● **TASK GOAL**: Rewrite the entries starting at the line containing "reported [519, 896]" and ending at the line containing "recited is located", with "Provide" changed to "Give" and nothing else altered.

[Part of a data file]
....

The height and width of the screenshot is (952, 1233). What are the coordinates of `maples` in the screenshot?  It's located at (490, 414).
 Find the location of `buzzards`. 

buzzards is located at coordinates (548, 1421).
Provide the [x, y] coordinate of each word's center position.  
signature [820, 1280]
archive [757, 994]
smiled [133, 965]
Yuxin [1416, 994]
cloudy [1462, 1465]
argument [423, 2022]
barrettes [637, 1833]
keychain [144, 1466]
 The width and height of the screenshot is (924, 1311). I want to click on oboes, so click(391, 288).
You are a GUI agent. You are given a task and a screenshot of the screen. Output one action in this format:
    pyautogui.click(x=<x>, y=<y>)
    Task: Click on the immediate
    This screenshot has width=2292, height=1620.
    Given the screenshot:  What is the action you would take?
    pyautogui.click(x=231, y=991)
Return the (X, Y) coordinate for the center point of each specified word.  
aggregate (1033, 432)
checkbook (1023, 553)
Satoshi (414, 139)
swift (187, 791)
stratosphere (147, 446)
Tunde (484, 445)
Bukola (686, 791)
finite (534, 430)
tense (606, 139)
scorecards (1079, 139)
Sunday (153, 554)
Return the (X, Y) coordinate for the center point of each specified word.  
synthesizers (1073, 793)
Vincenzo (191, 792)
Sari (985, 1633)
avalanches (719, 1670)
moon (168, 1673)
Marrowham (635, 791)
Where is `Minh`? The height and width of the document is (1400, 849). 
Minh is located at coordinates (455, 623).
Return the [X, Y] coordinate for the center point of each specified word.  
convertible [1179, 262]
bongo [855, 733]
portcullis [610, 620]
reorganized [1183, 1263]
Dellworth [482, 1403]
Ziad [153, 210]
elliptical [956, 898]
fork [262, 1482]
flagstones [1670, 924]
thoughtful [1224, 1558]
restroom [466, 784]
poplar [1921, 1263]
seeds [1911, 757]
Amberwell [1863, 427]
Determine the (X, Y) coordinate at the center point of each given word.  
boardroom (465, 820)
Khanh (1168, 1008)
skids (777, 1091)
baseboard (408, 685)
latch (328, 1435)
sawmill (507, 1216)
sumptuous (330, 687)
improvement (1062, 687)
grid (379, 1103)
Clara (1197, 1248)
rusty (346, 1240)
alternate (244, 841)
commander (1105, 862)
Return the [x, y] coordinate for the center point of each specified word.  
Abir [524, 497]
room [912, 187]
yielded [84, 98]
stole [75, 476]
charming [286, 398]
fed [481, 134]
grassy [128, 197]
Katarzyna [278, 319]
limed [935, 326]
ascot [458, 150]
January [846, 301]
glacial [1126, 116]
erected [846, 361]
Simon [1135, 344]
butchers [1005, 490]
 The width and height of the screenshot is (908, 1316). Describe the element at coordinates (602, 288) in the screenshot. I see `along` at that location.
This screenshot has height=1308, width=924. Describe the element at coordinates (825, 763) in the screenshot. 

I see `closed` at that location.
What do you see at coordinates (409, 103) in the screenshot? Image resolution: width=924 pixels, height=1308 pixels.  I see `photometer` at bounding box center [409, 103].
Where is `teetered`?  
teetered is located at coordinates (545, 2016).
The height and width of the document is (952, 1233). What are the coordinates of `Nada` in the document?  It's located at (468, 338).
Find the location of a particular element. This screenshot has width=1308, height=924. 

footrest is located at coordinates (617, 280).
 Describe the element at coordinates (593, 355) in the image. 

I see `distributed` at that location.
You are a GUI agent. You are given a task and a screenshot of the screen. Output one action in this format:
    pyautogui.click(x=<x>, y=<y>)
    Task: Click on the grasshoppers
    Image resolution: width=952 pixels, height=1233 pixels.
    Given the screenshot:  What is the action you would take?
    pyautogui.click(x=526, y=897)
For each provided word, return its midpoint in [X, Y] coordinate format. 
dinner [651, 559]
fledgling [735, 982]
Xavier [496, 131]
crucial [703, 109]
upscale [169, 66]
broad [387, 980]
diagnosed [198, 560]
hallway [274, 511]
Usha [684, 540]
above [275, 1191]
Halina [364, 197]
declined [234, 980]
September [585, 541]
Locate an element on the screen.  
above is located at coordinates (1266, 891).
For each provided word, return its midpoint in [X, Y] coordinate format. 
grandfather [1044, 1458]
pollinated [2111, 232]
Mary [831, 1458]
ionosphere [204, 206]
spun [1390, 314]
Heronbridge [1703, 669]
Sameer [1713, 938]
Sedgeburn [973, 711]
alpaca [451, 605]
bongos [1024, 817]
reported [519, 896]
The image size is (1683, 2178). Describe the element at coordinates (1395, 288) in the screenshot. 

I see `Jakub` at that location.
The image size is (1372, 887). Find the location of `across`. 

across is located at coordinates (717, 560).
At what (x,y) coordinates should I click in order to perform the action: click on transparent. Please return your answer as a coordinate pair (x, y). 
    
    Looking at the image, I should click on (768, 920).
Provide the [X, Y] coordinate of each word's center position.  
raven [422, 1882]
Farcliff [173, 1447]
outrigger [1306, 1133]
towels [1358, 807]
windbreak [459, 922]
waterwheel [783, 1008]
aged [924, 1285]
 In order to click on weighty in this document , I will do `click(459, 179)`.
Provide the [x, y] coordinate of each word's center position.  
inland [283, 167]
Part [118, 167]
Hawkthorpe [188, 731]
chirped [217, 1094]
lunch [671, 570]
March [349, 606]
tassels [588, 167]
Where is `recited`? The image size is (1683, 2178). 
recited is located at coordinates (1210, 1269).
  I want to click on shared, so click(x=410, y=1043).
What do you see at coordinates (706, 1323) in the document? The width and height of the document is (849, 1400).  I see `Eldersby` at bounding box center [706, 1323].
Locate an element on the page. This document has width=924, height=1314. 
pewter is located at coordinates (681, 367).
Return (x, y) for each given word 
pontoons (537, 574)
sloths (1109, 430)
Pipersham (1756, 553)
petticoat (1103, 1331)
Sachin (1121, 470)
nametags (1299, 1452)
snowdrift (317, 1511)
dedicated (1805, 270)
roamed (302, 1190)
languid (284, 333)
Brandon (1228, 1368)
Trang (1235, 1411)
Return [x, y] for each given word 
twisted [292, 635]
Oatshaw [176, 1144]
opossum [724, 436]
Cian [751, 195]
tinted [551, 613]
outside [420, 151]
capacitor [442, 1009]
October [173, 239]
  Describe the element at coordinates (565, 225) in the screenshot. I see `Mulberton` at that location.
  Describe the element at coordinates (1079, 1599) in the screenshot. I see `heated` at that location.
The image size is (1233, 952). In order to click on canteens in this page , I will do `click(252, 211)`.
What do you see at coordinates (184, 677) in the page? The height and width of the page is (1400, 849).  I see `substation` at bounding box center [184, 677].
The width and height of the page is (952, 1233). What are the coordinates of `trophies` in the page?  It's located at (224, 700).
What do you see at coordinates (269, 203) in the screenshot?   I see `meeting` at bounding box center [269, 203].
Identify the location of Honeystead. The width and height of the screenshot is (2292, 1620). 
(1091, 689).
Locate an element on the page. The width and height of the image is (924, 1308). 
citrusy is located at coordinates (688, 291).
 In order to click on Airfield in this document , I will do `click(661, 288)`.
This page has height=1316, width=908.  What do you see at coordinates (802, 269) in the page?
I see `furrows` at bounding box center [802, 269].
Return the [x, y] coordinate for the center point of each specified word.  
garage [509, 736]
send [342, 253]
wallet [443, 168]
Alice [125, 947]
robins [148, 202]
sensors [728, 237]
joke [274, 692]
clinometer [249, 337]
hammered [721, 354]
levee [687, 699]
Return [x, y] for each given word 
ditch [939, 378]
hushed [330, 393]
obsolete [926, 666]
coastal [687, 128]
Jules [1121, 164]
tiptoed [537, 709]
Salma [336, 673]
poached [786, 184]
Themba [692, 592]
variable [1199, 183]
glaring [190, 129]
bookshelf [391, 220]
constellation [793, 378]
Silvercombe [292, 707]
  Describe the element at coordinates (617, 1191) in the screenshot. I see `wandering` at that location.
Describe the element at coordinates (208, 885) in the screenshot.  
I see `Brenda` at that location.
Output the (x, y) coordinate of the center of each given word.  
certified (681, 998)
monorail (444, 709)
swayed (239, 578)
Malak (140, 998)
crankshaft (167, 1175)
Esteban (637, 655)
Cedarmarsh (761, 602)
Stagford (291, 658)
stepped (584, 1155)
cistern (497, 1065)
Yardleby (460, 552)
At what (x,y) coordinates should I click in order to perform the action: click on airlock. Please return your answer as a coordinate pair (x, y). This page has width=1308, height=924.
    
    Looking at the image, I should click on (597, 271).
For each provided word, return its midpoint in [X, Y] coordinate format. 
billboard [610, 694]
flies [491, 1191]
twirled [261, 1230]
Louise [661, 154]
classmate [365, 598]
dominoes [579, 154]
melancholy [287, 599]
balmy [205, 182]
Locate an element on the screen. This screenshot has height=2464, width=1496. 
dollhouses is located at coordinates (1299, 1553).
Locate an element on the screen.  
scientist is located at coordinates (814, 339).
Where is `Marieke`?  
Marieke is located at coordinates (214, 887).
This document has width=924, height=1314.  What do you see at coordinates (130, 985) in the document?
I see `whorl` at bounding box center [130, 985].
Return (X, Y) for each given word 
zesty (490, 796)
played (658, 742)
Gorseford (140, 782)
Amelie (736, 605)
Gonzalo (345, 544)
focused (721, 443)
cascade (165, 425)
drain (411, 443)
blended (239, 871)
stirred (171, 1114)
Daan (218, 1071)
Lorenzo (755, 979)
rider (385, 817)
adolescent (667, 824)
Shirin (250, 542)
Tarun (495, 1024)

....

● **WRITTEN SOLUTION**:
reported [519, 896]
The image size is (1683, 2178). Describe the element at coordinates (1395, 288) in the screenshot. 

I see `Jakub` at that location.
The image size is (1372, 887). Find the location of `across`. 

across is located at coordinates (717, 560).
At what (x,y) coordinates should I click in order to perform the action: click on transparent. Please return your answer as a coordinate pair (x, y). 
    
    Looking at the image, I should click on (768, 920).
Give the [X, Y] coordinate of each word's center position.  
raven [422, 1882]
Farcliff [173, 1447]
outrigger [1306, 1133]
towels [1358, 807]
windbreak [459, 922]
waterwheel [783, 1008]
aged [924, 1285]
 In order to click on weighty in this document , I will do `click(459, 179)`.
Give the [x, y] coordinate of each word's center position.  
inland [283, 167]
Part [118, 167]
Hawkthorpe [188, 731]
chirped [217, 1094]
lunch [671, 570]
March [349, 606]
tassels [588, 167]
Where is `recited`? The image size is (1683, 2178). 
recited is located at coordinates (1210, 1269).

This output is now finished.